Work required: Write out every line exactly, from the first line of the records below through the line that contains "in_first: [433, 272]".

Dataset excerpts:

= = = = =

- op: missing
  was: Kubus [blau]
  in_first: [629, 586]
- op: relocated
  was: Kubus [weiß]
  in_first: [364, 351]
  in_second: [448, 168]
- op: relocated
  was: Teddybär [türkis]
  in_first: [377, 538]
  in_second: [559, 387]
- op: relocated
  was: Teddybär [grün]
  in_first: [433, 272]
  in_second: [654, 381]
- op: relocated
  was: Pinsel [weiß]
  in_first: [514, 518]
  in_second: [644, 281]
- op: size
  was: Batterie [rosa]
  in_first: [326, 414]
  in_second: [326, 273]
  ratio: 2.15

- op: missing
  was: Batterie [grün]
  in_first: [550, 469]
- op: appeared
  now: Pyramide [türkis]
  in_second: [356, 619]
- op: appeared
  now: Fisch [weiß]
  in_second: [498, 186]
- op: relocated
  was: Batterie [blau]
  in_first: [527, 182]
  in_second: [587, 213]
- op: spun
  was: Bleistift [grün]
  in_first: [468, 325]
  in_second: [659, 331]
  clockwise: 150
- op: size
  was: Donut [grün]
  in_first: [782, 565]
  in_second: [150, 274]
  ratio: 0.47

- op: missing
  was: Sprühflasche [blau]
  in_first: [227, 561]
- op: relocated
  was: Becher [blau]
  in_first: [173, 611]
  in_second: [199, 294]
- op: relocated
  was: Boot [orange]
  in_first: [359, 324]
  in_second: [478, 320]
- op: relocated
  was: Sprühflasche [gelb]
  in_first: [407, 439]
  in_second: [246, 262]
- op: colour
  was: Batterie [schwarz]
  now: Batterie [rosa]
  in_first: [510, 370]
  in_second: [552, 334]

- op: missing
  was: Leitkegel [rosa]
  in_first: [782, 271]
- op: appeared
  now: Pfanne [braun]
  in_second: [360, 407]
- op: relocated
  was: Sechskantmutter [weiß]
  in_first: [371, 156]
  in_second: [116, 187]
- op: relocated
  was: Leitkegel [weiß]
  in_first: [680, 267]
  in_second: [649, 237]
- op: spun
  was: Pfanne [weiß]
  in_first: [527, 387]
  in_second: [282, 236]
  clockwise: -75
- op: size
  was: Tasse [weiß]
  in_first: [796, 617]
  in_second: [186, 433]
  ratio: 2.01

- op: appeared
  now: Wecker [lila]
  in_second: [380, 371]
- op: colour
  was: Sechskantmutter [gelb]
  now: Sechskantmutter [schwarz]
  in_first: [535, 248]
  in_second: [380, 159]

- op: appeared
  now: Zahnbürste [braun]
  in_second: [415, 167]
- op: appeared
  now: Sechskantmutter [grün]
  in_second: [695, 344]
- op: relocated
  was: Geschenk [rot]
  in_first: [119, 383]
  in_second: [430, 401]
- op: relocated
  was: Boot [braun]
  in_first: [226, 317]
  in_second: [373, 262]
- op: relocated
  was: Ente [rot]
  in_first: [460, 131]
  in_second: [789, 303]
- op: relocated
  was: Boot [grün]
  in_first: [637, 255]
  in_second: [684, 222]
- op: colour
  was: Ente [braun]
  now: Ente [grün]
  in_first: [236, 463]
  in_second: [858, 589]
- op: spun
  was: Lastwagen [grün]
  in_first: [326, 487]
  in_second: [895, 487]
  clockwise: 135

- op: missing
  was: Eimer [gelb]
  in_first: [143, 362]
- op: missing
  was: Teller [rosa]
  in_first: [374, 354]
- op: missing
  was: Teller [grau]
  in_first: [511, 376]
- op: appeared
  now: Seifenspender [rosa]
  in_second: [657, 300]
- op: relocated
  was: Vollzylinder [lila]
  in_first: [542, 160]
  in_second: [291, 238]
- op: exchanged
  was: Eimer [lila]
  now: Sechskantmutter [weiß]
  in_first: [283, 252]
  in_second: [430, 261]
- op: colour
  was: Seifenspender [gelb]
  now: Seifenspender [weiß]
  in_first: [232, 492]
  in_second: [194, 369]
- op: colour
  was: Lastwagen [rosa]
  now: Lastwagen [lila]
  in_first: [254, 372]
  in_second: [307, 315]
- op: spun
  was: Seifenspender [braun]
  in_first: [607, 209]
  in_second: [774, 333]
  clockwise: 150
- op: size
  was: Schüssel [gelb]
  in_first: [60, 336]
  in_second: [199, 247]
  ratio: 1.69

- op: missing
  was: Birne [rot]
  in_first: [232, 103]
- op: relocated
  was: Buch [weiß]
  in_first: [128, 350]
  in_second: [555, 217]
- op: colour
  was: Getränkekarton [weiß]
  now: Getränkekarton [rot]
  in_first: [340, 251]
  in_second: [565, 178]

= = = = =

Finished task:
- op: missing
  was: Kubus [blau]
  in_first: [629, 586]
- op: relocated
  was: Kubus [weiß]
  in_first: [364, 351]
  in_second: [448, 168]
- op: relocated
  was: Teddybär [türkis]
  in_first: [377, 538]
  in_second: [559, 387]
- op: relocated
  was: Teddybär [grün]
  in_first: [433, 272]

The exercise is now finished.